**WHAT YOU SHOULD DO**:
Repeat exactly the lines below from the line that contains "- BrownLightbulb [696,316,770,388]" to the last line, inclusive, without the pictures.

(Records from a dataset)
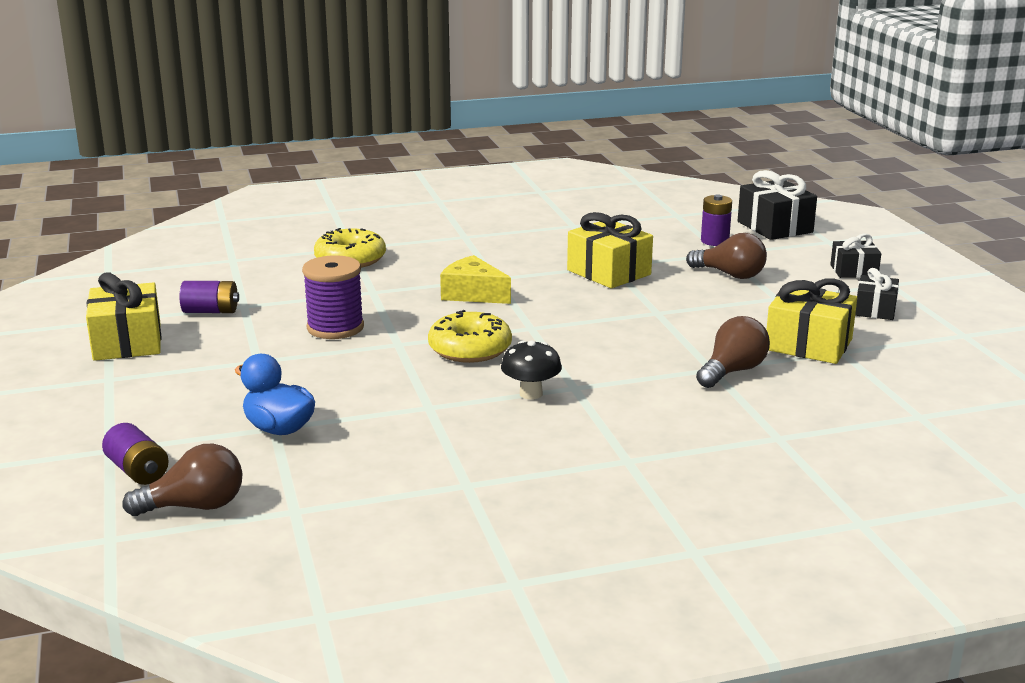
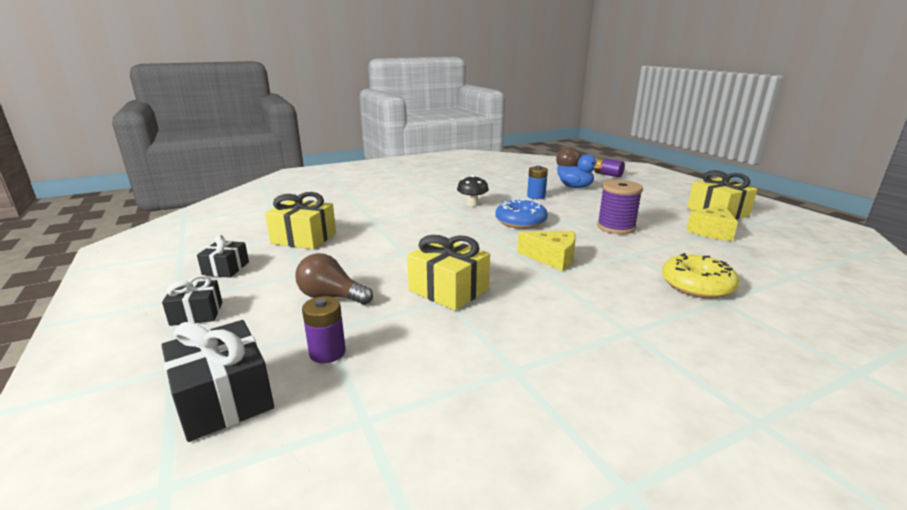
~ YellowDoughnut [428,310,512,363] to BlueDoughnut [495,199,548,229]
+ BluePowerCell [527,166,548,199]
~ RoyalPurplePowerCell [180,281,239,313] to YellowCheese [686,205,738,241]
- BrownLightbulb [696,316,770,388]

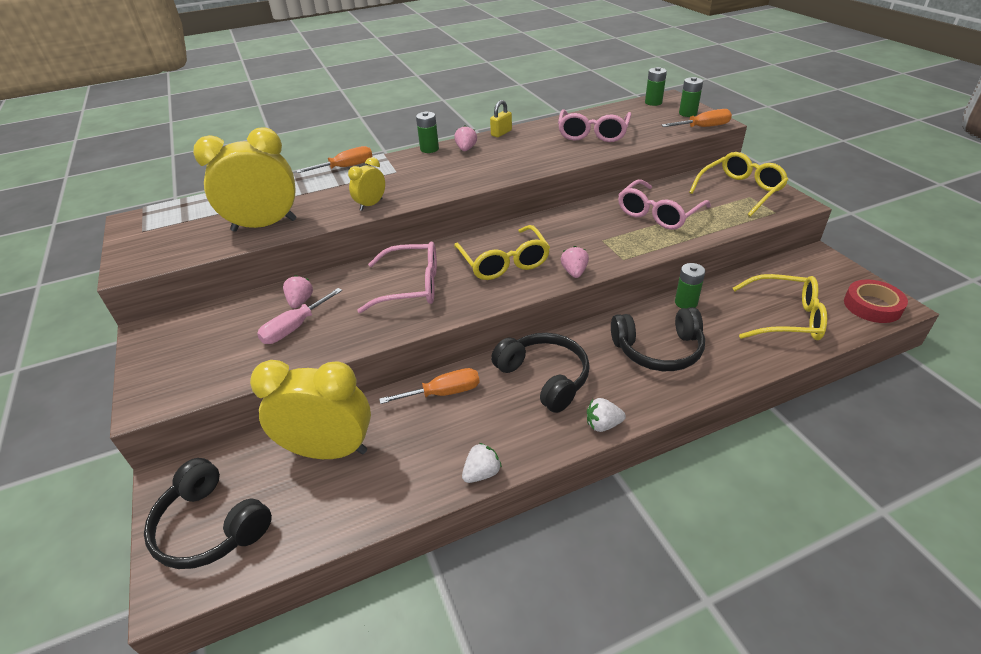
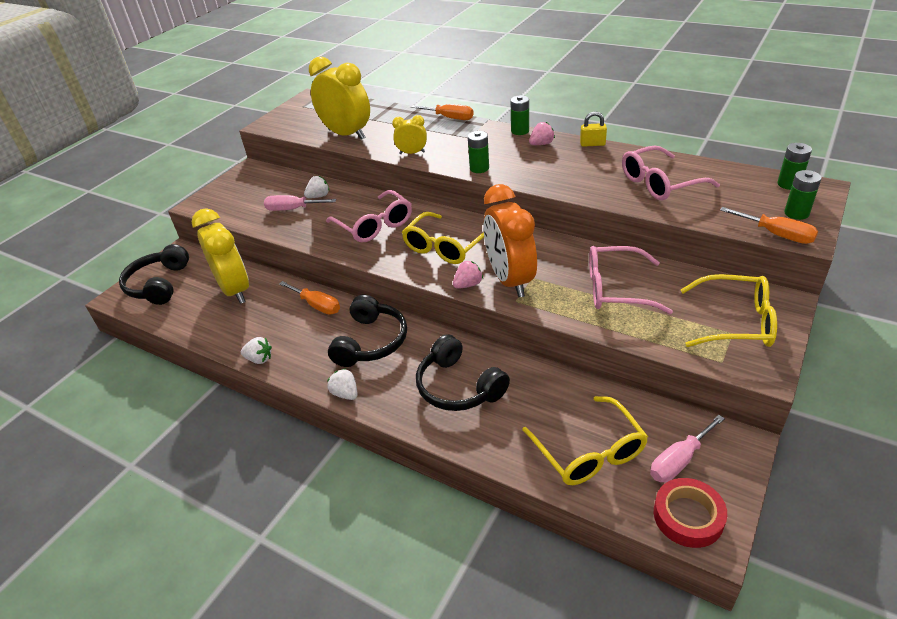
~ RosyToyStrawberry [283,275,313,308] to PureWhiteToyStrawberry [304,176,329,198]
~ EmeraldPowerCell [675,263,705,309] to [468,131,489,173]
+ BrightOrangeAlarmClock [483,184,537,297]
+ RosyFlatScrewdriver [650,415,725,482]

**RESPONSE TO THE TASK**:
- BrownLightbulb [696,316,770,388]

~ RosyToyStrawberry [283,275,313,308] to PureWhiteToyStrawberry [304,176,329,198]
~ EmeraldPowerCell [675,263,705,309] to [468,131,489,173]
+ BrightOrangeAlarmClock [483,184,537,297]
+ RosyFlatScrewdriver [650,415,725,482]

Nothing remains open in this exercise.